Task brief: Give an exact copy of the line that has "brown cylinder: 1 -> 2" and of every line below it, through the last, with nothing else.
[[ Dataset section open ]]
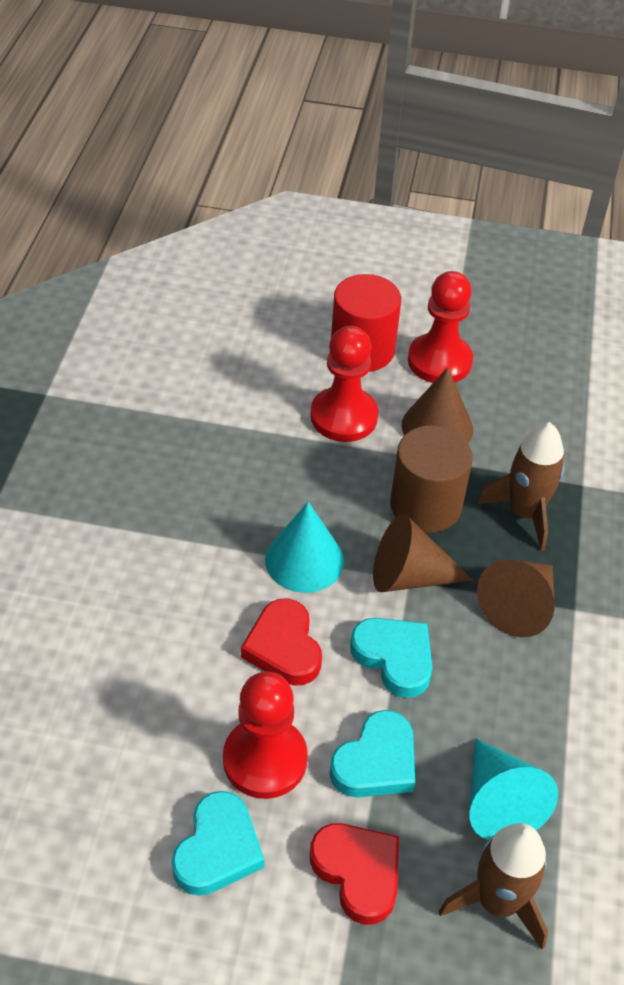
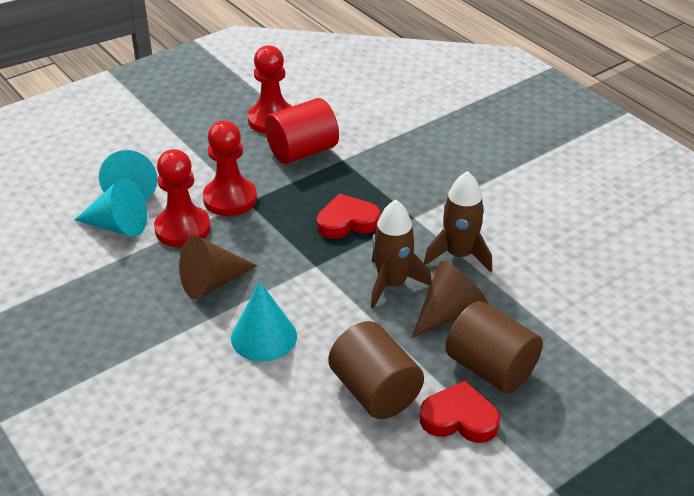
brown cone: 3 -> 2
brown cylinder: 1 -> 2
turquoise cone: 2 -> 3
turquoise heart: 3 -> 0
[[ Dataset section closed ]]
Reply:
brown cylinder: 1 -> 2
turquoise cone: 2 -> 3
turquoise heart: 3 -> 0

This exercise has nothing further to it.